**INSTRUCTIONS FOR THE TASK**
Scan the records for lines with the word "brown", and copy every such line.

**RECORD SET**
________
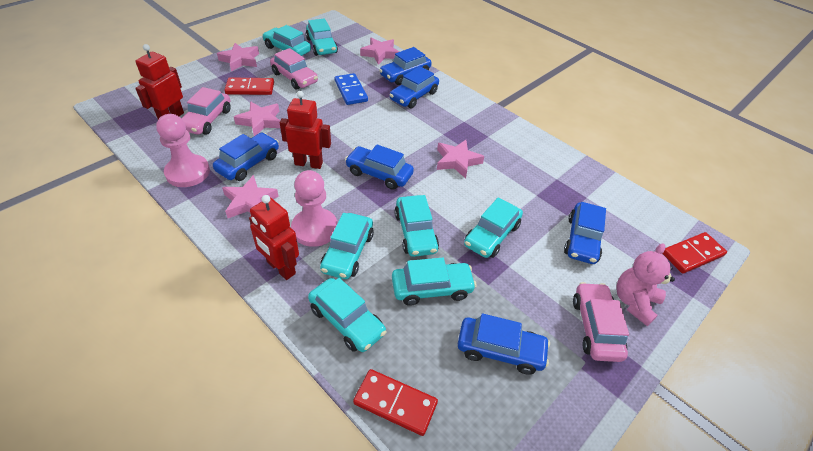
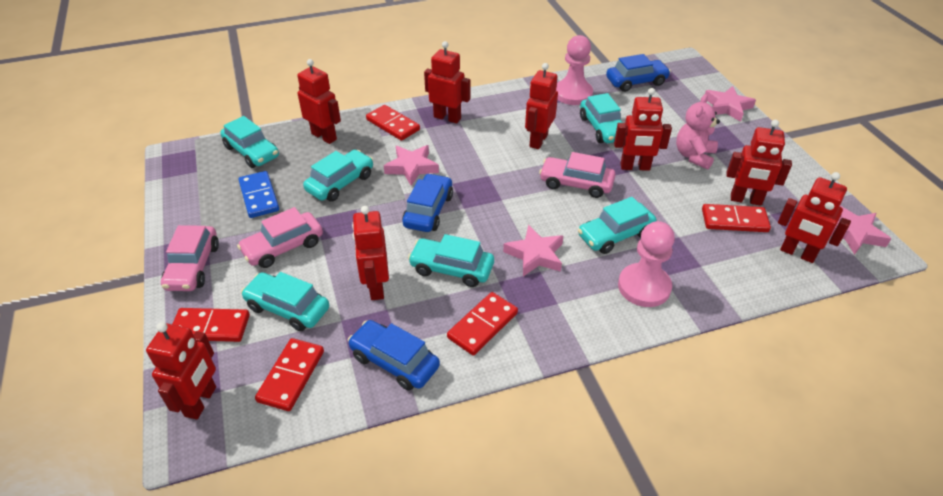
blue car: 6 -> 3
pink star: 5 -> 4
red domino: 3 -> 5
red robot: 3 -> 8
turquoise car: 7 -> 6

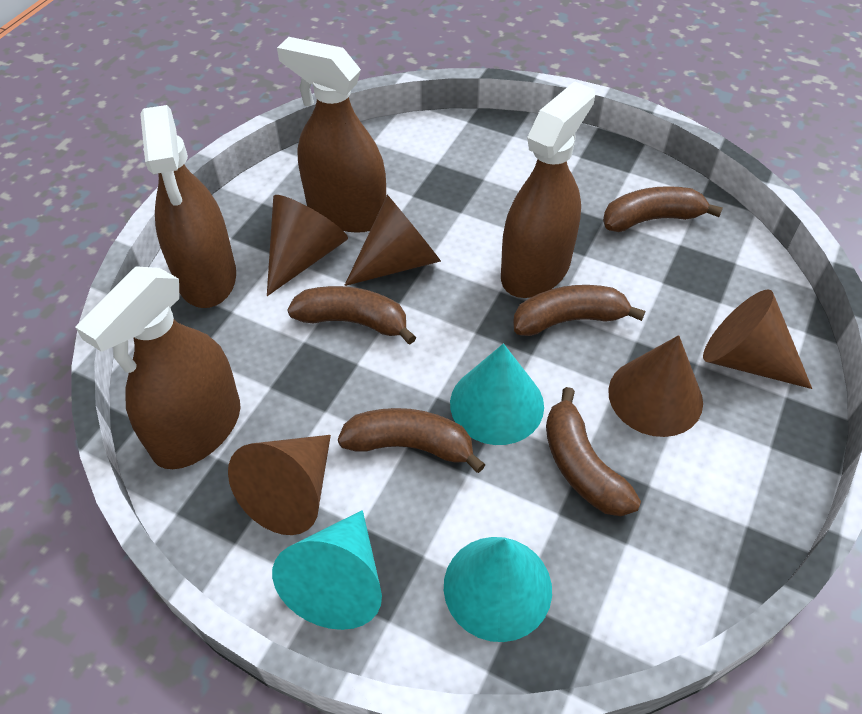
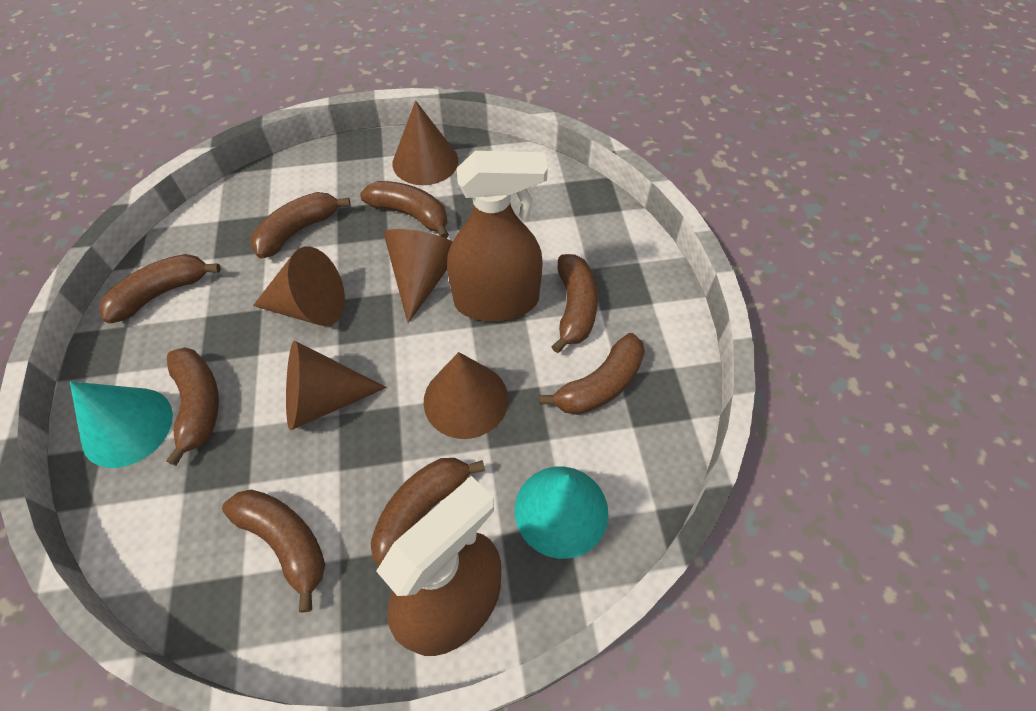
brown banana: 5 -> 8
brown spray bottle: 4 -> 2
turquoise cone: 3 -> 2

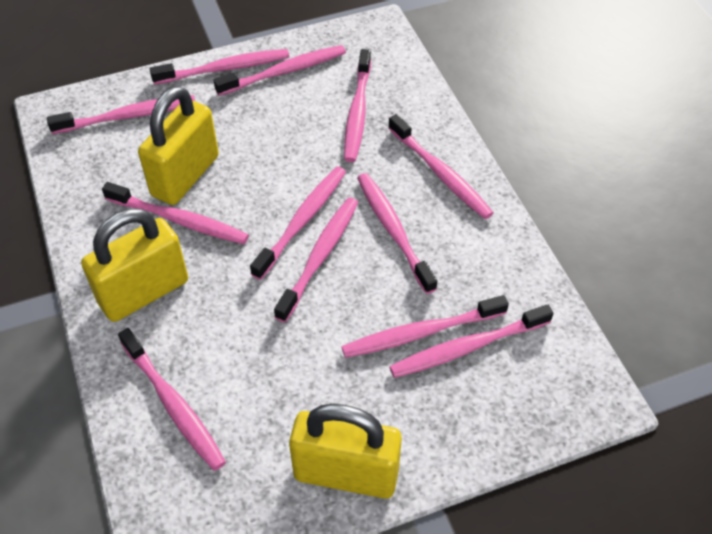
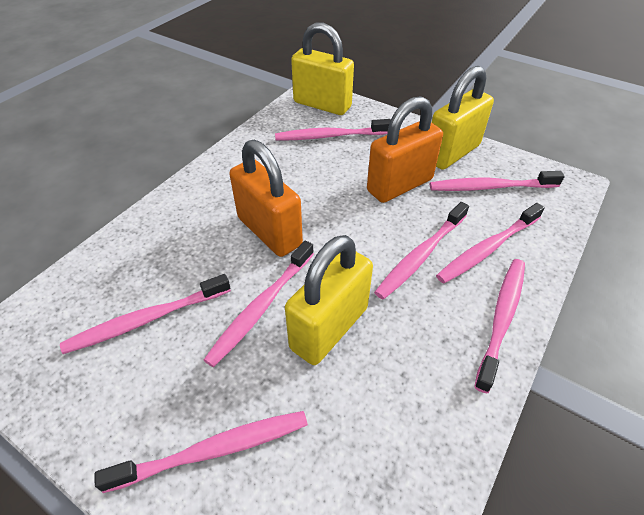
orange padlock: 0 -> 2
pink toothbrush: 12 -> 8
________
**RESPONSE**
brown banana: 5 -> 8
brown spray bottle: 4 -> 2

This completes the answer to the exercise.